+++ Material for this exercise
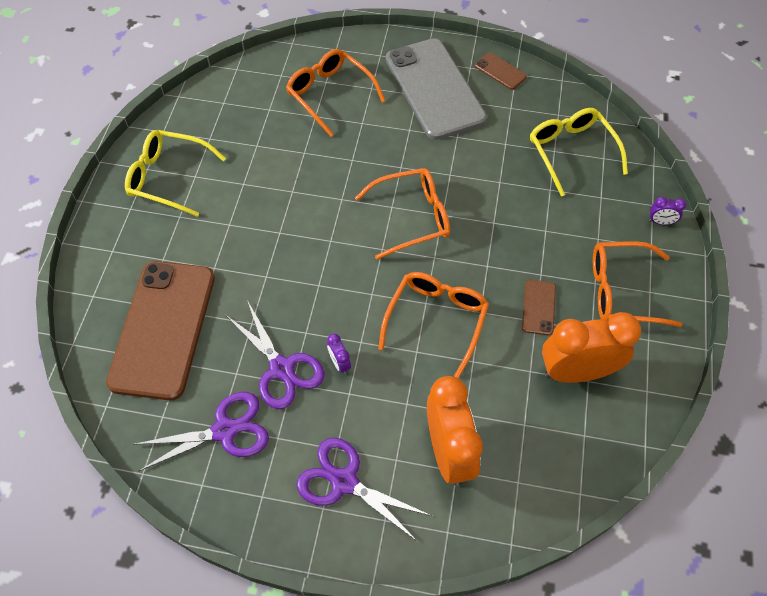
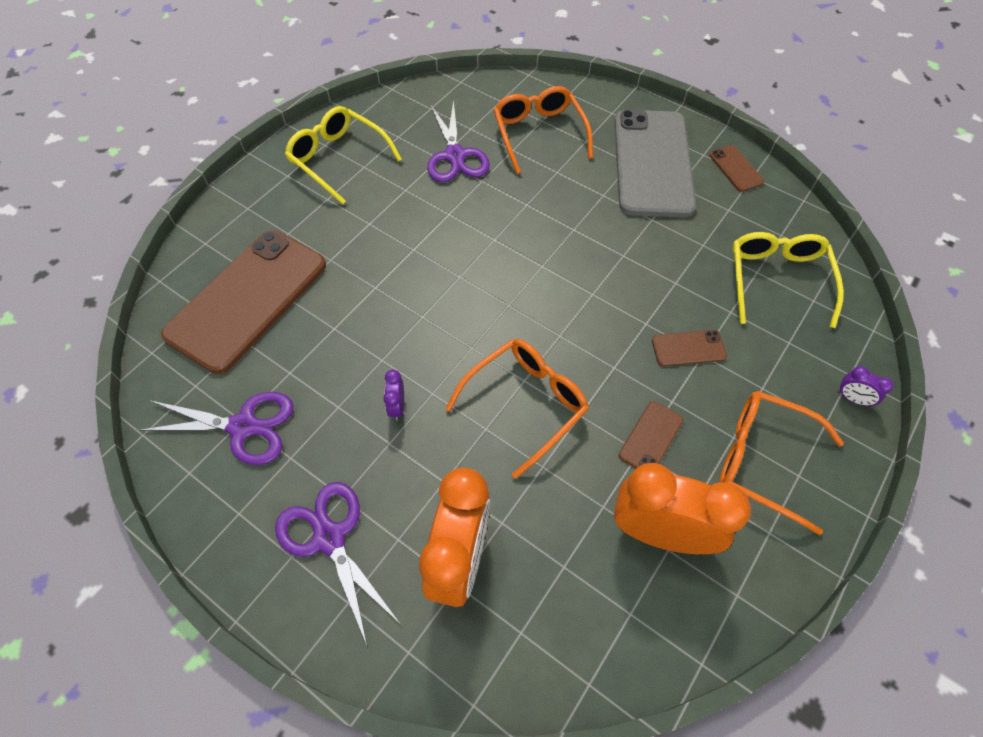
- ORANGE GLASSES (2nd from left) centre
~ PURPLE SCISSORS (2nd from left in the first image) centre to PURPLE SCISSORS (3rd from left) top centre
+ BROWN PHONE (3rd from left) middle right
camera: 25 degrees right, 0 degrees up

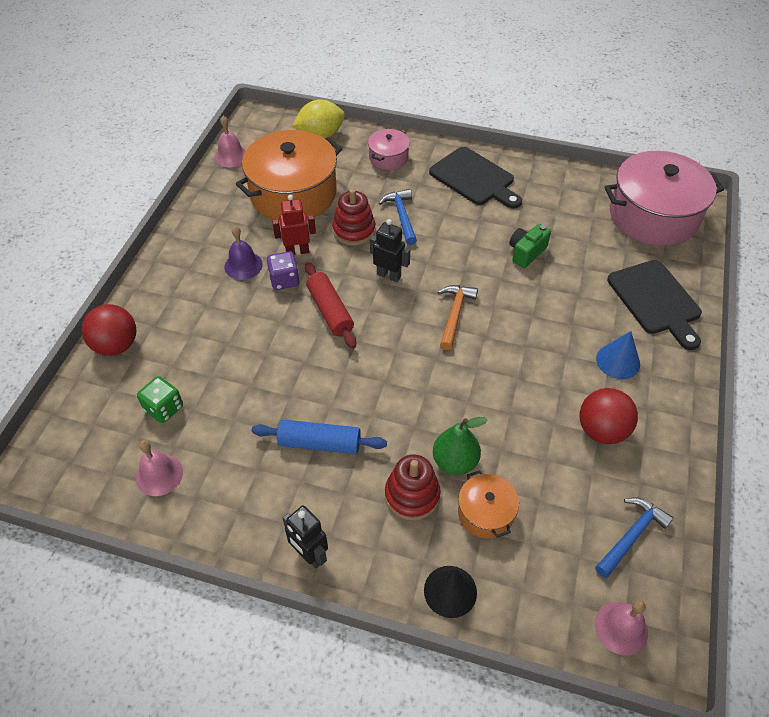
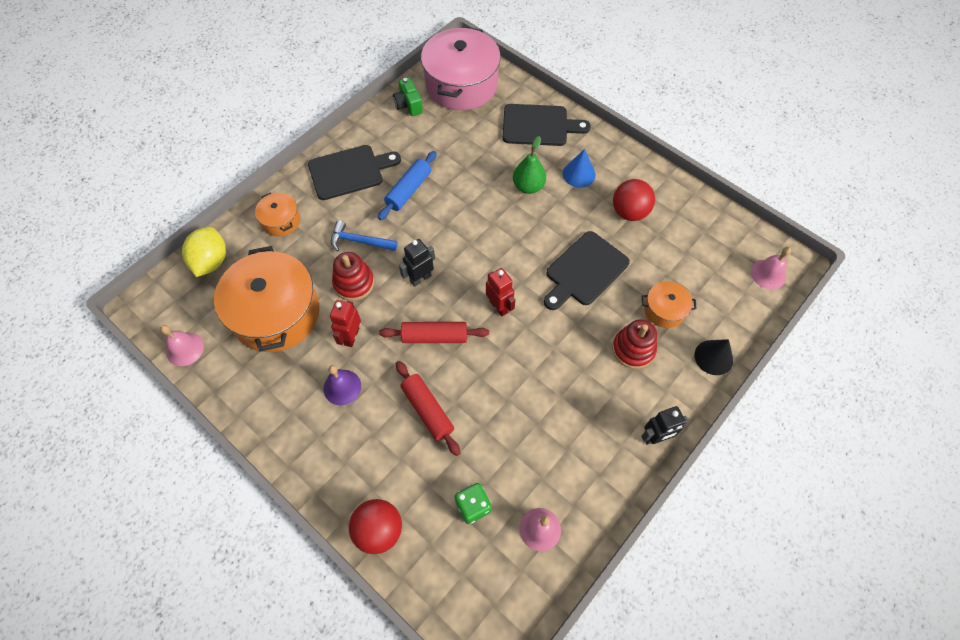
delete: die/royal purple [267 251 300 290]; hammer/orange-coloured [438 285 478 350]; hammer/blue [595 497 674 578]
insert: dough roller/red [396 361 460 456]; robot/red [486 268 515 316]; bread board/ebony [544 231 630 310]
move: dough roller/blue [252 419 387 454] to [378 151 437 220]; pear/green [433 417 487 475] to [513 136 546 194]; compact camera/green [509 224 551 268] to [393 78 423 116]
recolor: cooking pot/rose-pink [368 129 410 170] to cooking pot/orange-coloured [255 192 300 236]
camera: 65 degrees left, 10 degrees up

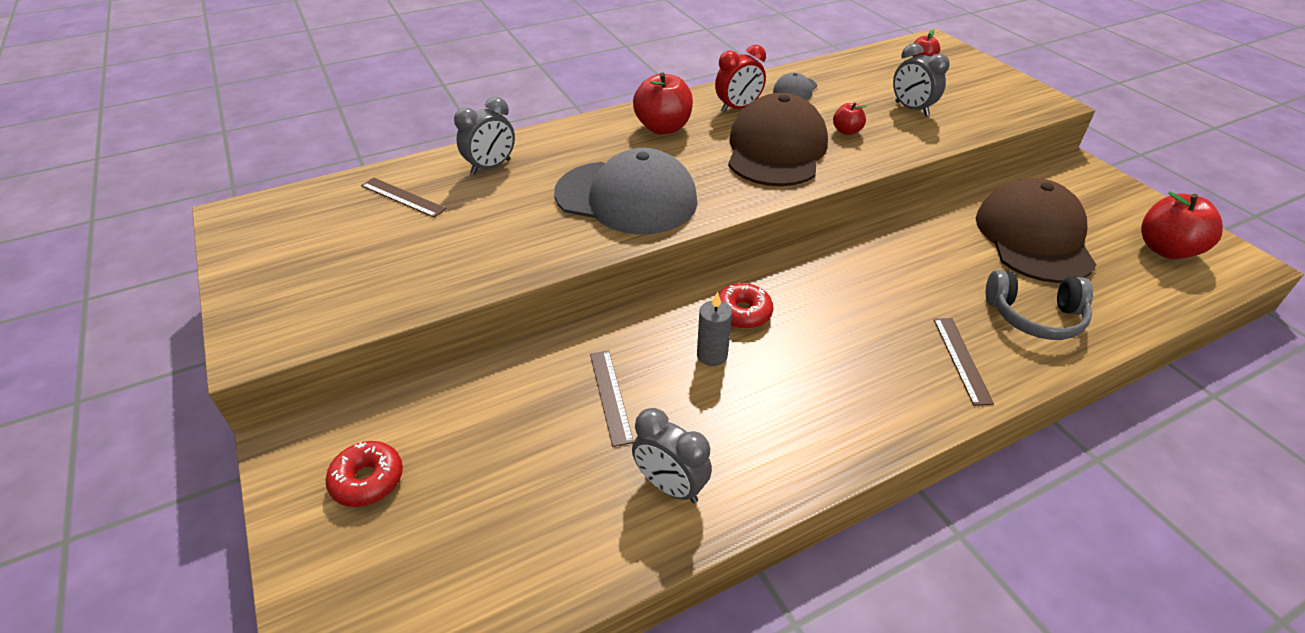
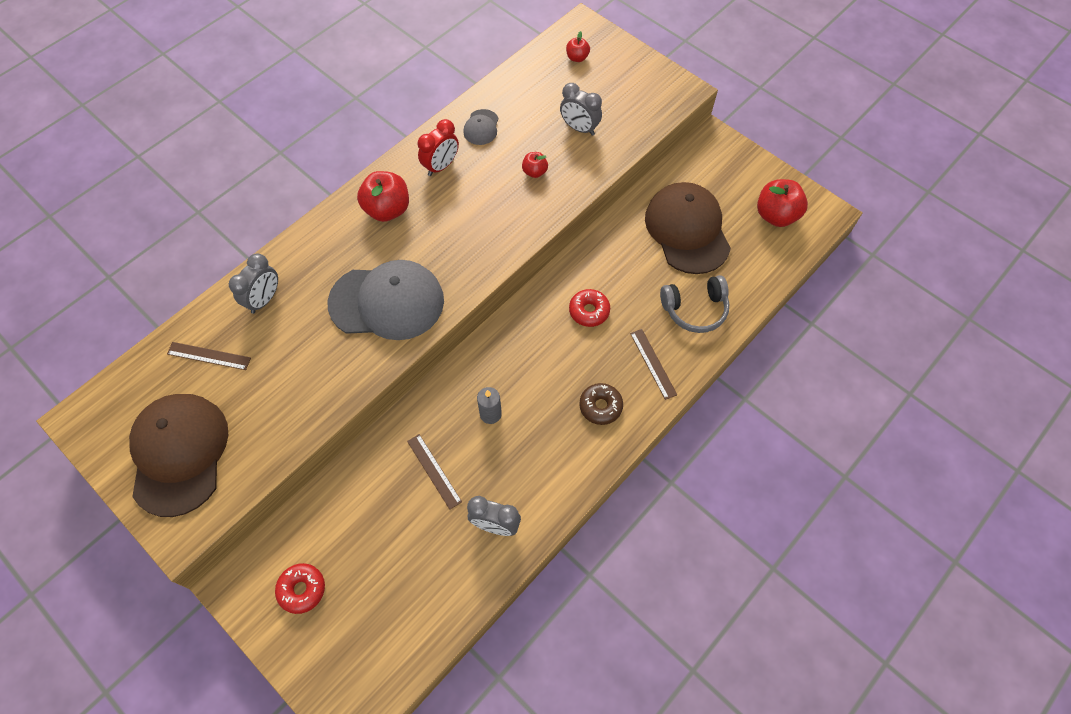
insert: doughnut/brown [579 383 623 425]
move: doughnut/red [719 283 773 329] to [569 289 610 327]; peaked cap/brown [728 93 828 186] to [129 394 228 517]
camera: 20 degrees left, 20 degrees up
++++++
+++ Material for this exercise
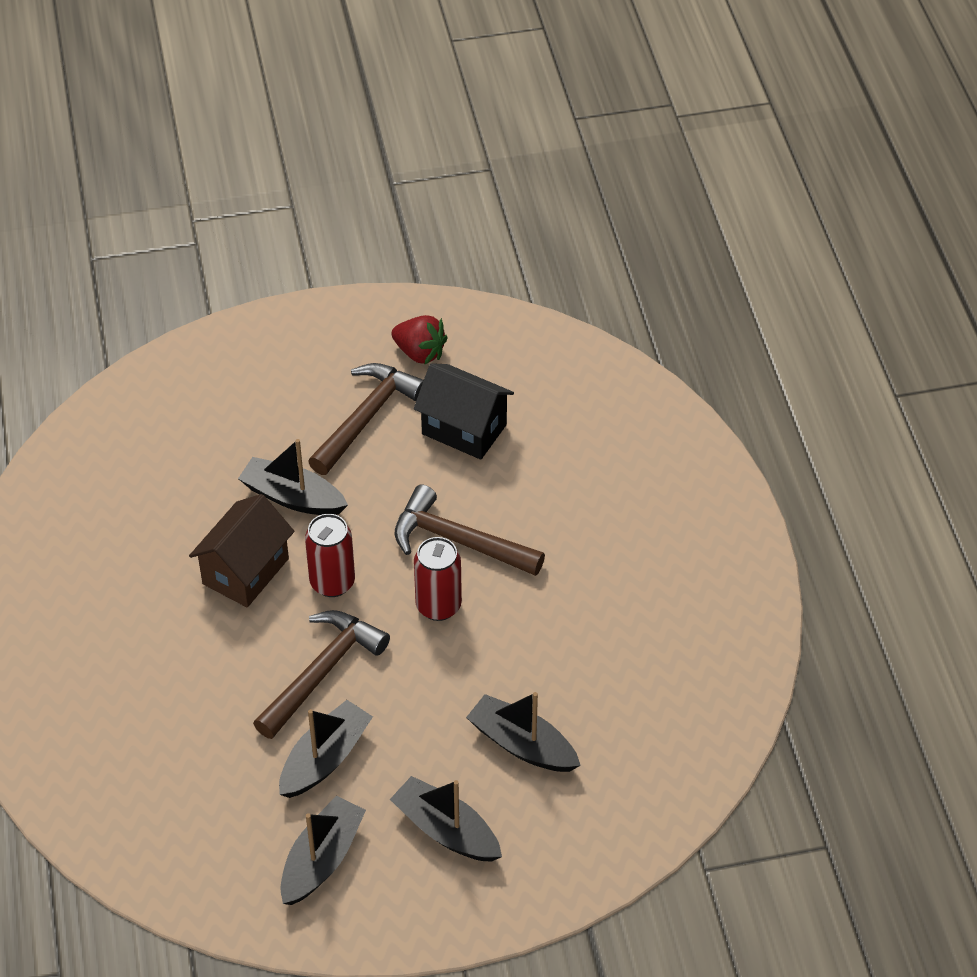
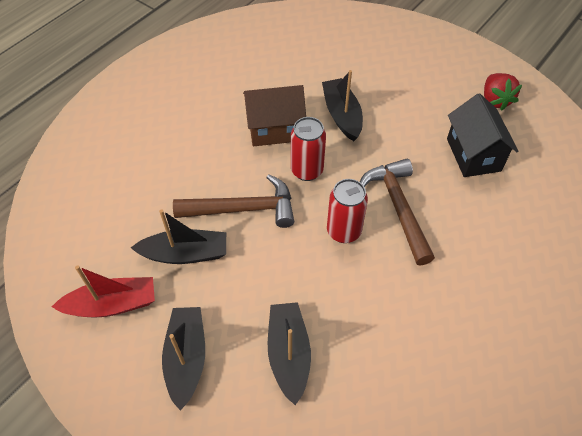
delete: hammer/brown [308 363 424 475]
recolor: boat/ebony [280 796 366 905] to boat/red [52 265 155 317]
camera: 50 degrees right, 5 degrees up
++++++
About this exercise> Write down again, exactly as given, only the lines above that fall from the line with "delete: die/royal purple" to the line with "recolor: cooking pot/rose-pink", inclusive.

Output of the task>
delete: die/royal purple [267 251 300 290]; hammer/orange-coloured [438 285 478 350]; hammer/blue [595 497 674 578]
insert: dough roller/red [396 361 460 456]; robot/red [486 268 515 316]; bread board/ebony [544 231 630 310]
move: dough roller/blue [252 419 387 454] to [378 151 437 220]; pear/green [433 417 487 475] to [513 136 546 194]; compact camera/green [509 224 551 268] to [393 78 423 116]
recolor: cooking pot/rose-pink [368 129 410 170] to cooking pot/orange-coloured [255 192 300 236]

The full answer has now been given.